The required answer is an exact copy of the records below, without pictures.

════════

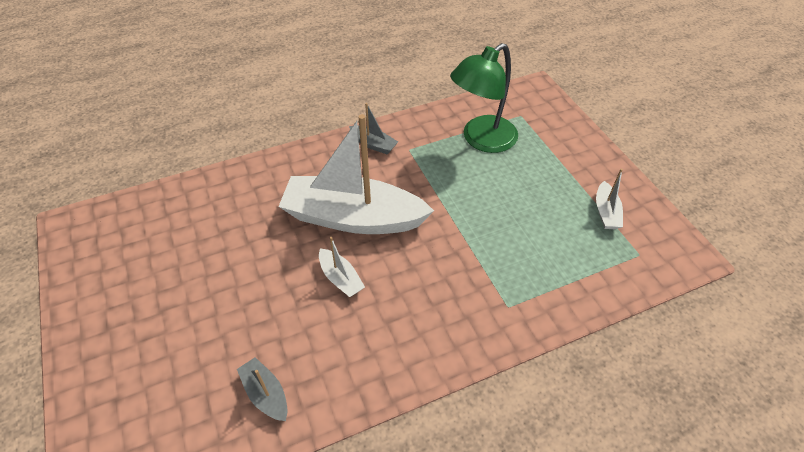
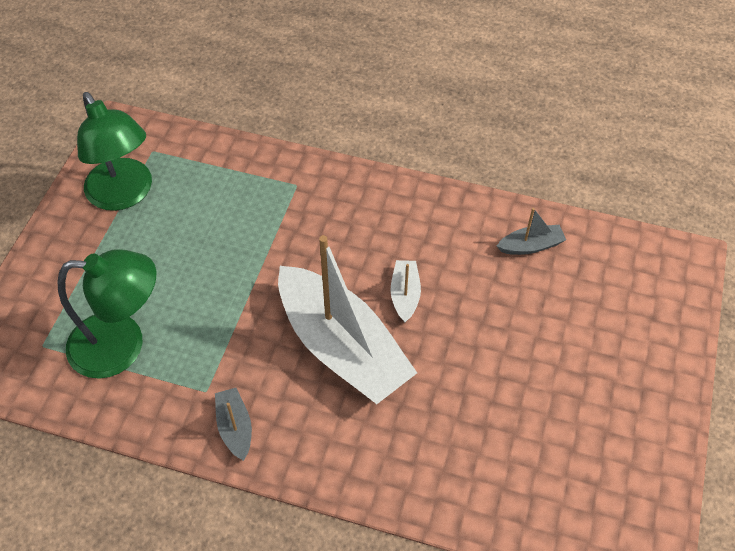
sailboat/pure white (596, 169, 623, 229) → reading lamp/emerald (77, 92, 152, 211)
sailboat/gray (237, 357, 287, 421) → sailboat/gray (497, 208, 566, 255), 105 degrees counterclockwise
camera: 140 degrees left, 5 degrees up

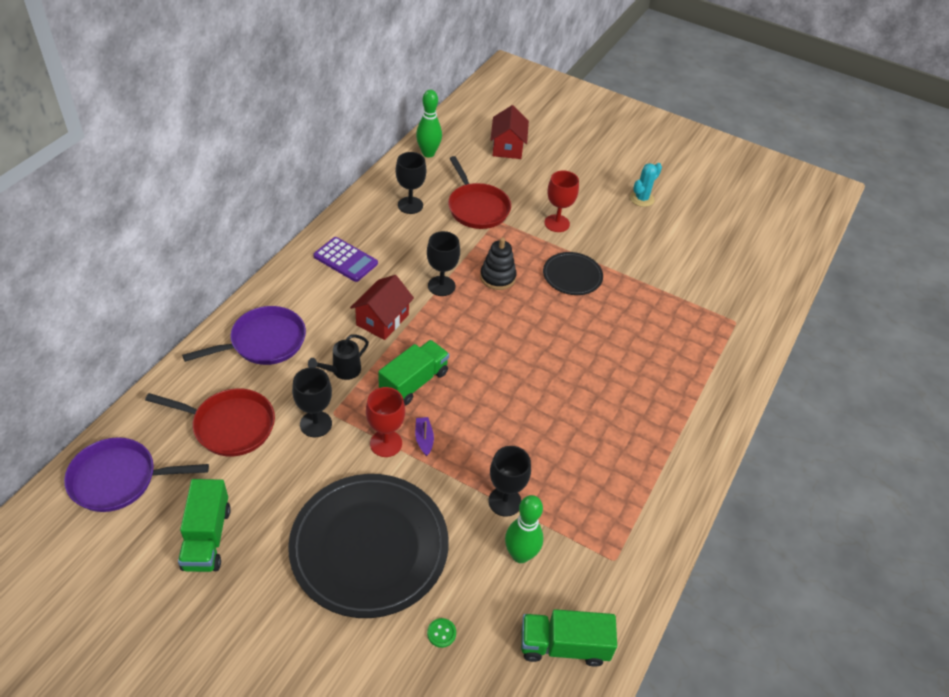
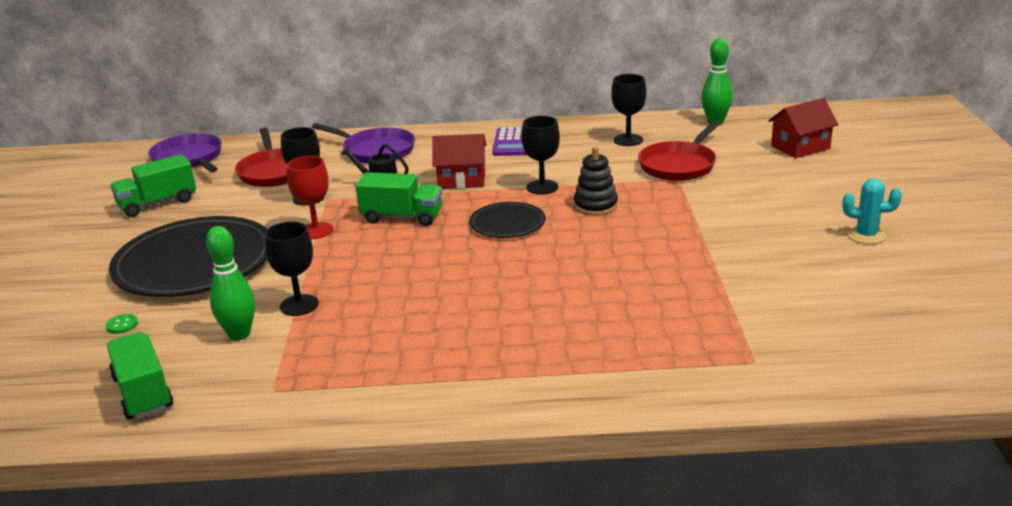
goblet/crimson (544, 171, 579, 232) → -
plate/ebony (543, 252, 603, 295) → plate/ebony (469, 202, 546, 238), shifted
sailboat/purple (415, 417, 434, 456) → -
camera: 65 degrees right, 20 degrees down

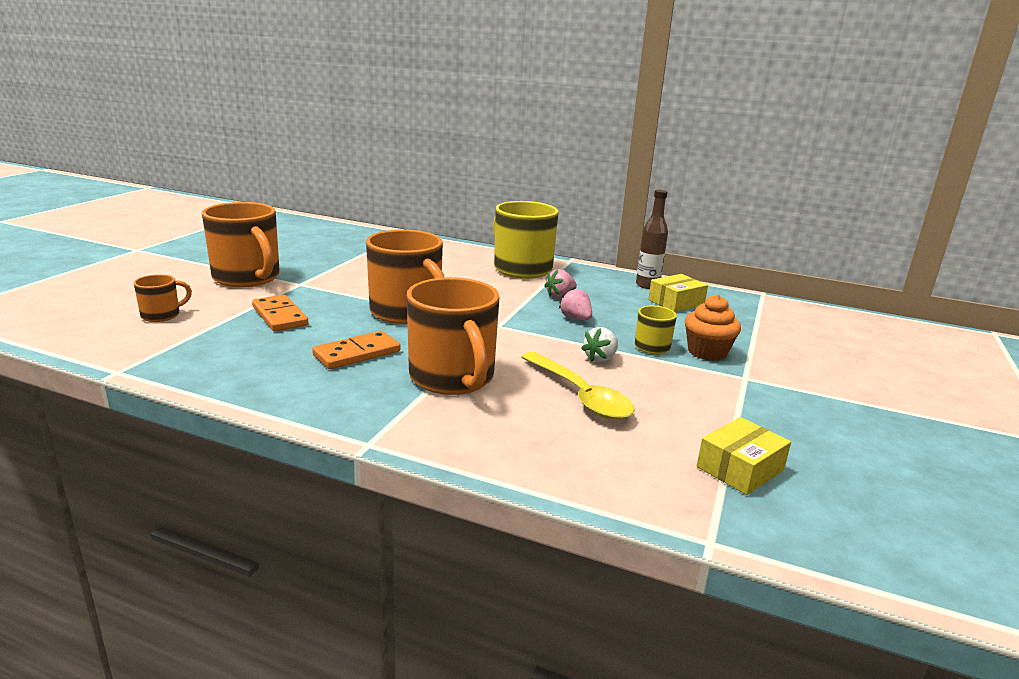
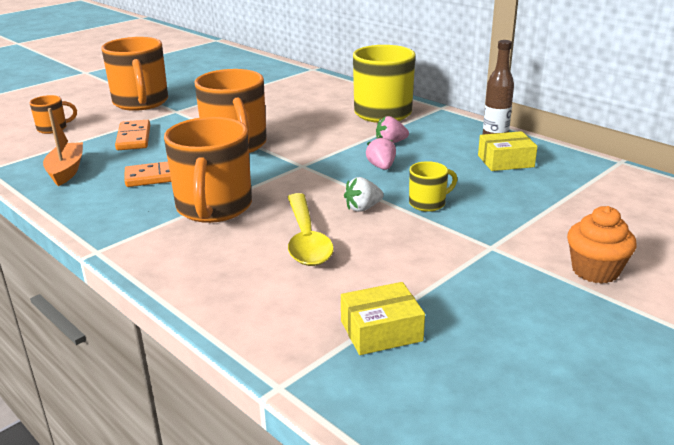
cupcake/bright orange (685, 295, 741, 361) → cupcake/bright orange (567, 206, 637, 284), shifted
- → sailboat/bright orange (43, 108, 83, 186)
camera: 25 degrees right, 5 degrees up

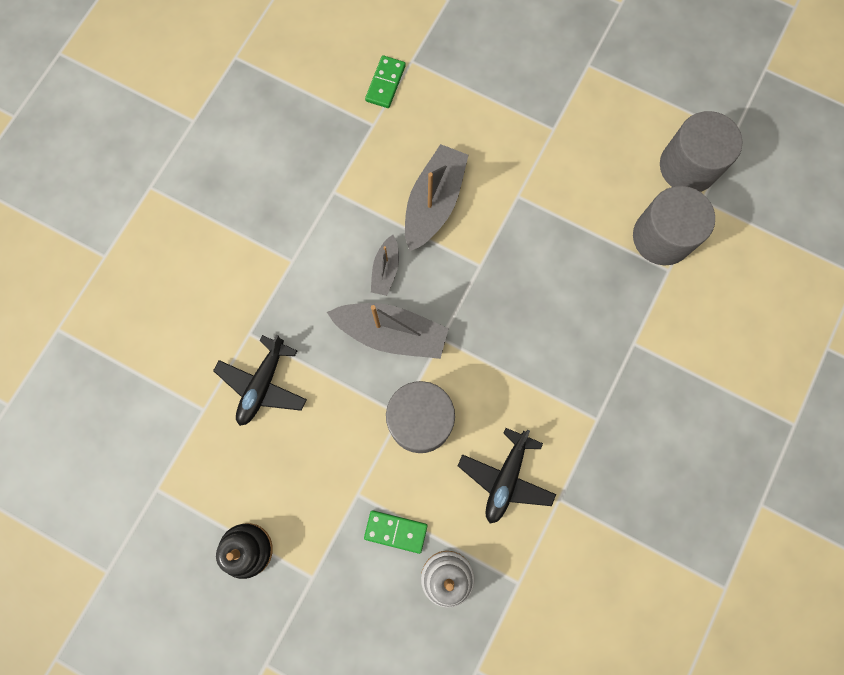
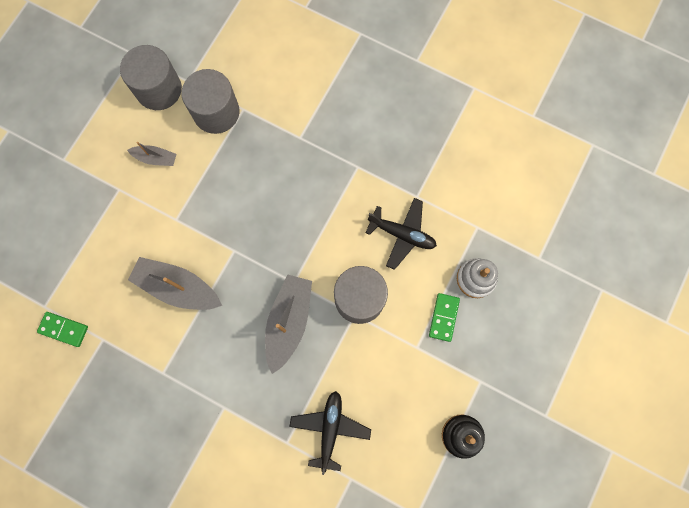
sailboat/gray (371, 235, 399, 296) → sailboat/gray (127, 142, 176, 166), shifted
plane/ebony (213, 335, 307, 426) → plane/ebony (289, 391, 371, 475), 105 degrees counterclockwise
camera: 90 degrees left, 0 degrees up

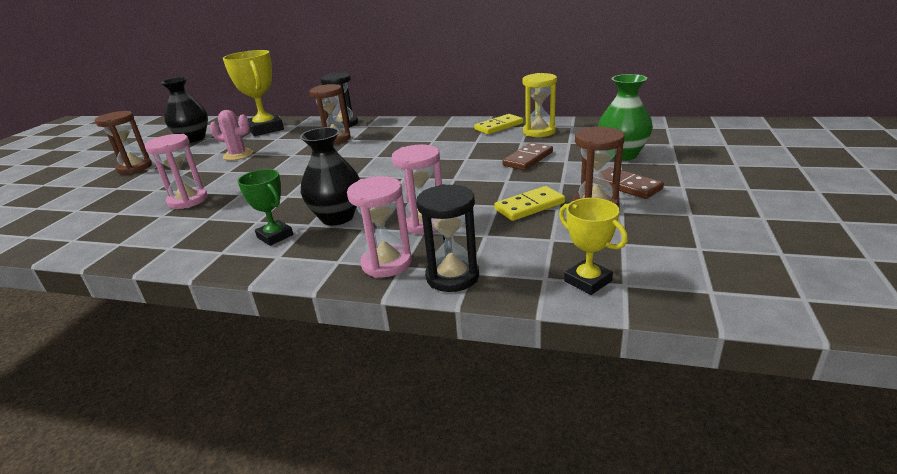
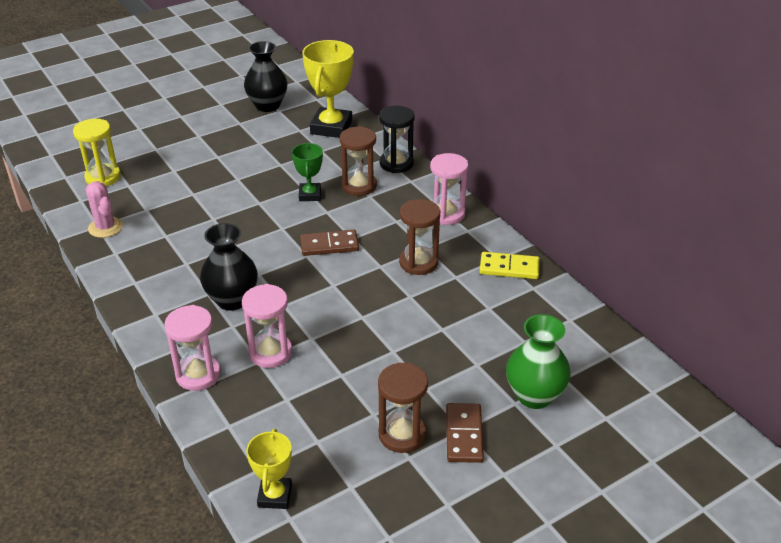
sand timer/bright yellow (523, 73, 557, 137) → sand timer/bright yellow (73, 119, 121, 186), shifted
saguaro cactus/rosy (210, 110, 253, 161) → saguaro cactus/rosy (86, 181, 123, 238), shifted
sand timer/russet (95, 111, 152, 174) → sand timer/russet (399, 199, 440, 275), shifted
sand timer/rosy (145, 134, 208, 209) → sand timer/rosy (430, 153, 468, 225), shifted
domino/russet (502, 143, 553, 170) → domino/russet (300, 230, 359, 256), shifted
award cup/emerald (237, 169, 293, 246) → award cup/emerald (292, 143, 323, 201), shifted
sand timer/ebony (416, 184, 479, 292) → -
domino/bright yellow (494, 186, 565, 221) → -
camera: 40 degrees right, 10 degrees up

════════

- **REPLY**:
sailboat/pure white (596, 169, 623, 229) → reading lamp/emerald (77, 92, 152, 211)
sailboat/gray (237, 357, 287, 421) → sailboat/gray (497, 208, 566, 255), 105 degrees counterclockwise
camera: 140 degrees left, 5 degrees up

goblet/crimson (544, 171, 579, 232) → -
plate/ebony (543, 252, 603, 295) → plate/ebony (469, 202, 546, 238), shifted
sailboat/purple (415, 417, 434, 456) → -
camera: 65 degrees right, 20 degrees down

cupcake/bright orange (685, 295, 741, 361) → cupcake/bright orange (567, 206, 637, 284), shifted
- → sailboat/bright orange (43, 108, 83, 186)
camera: 25 degrees right, 5 degrees up

sailboat/gray (371, 235, 399, 296) → sailboat/gray (127, 142, 176, 166), shifted
plane/ebony (213, 335, 307, 426) → plane/ebony (289, 391, 371, 475), 105 degrees counterclockwise
camera: 90 degrees left, 0 degrees up

sand timer/bright yellow (523, 73, 557, 137) → sand timer/bright yellow (73, 119, 121, 186), shifted
saguaro cactus/rosy (210, 110, 253, 161) → saguaro cactus/rosy (86, 181, 123, 238), shifted
sand timer/russet (95, 111, 152, 174) → sand timer/russet (399, 199, 440, 275), shifted
sand timer/rosy (145, 134, 208, 209) → sand timer/rosy (430, 153, 468, 225), shifted
domino/russet (502, 143, 553, 170) → domino/russet (300, 230, 359, 256), shifted
award cup/emerald (237, 169, 293, 246) → award cup/emerald (292, 143, 323, 201), shifted
sand timer/ebony (416, 184, 479, 292) → -
domino/bright yellow (494, 186, 565, 221) → -
camera: 40 degrees right, 10 degrees up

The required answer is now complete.